(Modification records)
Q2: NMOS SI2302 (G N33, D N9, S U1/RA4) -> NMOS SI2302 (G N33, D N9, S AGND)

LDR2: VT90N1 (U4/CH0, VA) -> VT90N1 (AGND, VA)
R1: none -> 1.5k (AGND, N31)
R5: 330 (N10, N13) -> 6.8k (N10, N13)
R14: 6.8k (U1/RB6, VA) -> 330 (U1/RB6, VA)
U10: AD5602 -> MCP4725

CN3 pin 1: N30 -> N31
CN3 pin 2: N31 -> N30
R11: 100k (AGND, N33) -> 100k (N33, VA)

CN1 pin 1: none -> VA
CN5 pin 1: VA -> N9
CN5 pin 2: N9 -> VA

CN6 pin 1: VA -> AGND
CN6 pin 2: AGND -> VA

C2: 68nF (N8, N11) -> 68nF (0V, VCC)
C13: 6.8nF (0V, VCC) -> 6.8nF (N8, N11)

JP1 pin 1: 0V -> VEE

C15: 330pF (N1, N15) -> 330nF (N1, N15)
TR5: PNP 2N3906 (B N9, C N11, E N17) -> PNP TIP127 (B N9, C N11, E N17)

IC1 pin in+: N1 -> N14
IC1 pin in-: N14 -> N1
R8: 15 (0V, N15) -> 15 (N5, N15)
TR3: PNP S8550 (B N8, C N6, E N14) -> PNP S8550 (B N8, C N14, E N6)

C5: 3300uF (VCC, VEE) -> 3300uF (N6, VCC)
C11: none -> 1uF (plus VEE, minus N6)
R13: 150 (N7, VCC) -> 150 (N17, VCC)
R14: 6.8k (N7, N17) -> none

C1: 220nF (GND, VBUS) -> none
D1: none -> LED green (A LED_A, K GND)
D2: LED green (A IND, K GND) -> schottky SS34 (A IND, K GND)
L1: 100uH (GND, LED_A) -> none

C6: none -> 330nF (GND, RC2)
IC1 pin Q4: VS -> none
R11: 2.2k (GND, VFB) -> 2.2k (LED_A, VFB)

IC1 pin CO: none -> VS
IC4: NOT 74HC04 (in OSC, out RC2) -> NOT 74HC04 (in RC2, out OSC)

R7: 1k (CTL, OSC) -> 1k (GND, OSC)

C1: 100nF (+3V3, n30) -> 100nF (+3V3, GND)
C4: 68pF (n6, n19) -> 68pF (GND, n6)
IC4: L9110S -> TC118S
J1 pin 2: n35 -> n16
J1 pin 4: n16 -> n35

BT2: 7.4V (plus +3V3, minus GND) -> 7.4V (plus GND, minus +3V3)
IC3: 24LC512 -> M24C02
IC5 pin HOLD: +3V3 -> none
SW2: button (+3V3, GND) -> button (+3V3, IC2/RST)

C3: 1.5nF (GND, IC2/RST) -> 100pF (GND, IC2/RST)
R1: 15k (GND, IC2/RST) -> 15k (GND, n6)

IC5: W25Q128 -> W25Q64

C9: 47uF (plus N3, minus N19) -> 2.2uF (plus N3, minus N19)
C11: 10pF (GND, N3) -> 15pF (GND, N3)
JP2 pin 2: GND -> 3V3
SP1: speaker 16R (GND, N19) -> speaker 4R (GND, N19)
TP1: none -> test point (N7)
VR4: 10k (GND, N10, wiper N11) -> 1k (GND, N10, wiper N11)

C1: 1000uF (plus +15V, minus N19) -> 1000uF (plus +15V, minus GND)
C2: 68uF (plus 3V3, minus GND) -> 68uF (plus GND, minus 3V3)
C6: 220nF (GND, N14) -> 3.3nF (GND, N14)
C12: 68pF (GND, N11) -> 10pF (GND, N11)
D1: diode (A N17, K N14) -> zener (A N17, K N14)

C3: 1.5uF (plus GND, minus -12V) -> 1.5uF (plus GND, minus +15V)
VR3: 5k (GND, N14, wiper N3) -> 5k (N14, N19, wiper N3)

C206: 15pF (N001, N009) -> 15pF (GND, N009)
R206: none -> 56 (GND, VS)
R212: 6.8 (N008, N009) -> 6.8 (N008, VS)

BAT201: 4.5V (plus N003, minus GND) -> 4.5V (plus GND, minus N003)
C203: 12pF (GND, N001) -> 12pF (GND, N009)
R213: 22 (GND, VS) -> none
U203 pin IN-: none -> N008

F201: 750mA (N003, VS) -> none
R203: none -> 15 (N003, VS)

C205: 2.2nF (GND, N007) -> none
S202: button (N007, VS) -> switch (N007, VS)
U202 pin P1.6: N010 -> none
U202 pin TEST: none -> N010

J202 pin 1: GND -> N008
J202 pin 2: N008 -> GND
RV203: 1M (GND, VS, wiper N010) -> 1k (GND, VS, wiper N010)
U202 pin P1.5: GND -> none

• REQUIRED ACTION
Look above for the line holding "LDR2: VT90N1 (U4/CH0, VA)". Print it and every line after it, exactly, through the line holding "R11: 100k (AGND, N33) -> 100k (N33, VA)".

• ANSWER
LDR2: VT90N1 (U4/CH0, VA) -> VT90N1 (AGND, VA)
R1: none -> 1.5k (AGND, N31)
R5: 330 (N10, N13) -> 6.8k (N10, N13)
R14: 6.8k (U1/RB6, VA) -> 330 (U1/RB6, VA)
U10: AD5602 -> MCP4725

CN3 pin 1: N30 -> N31
CN3 pin 2: N31 -> N30
R11: 100k (AGND, N33) -> 100k (N33, VA)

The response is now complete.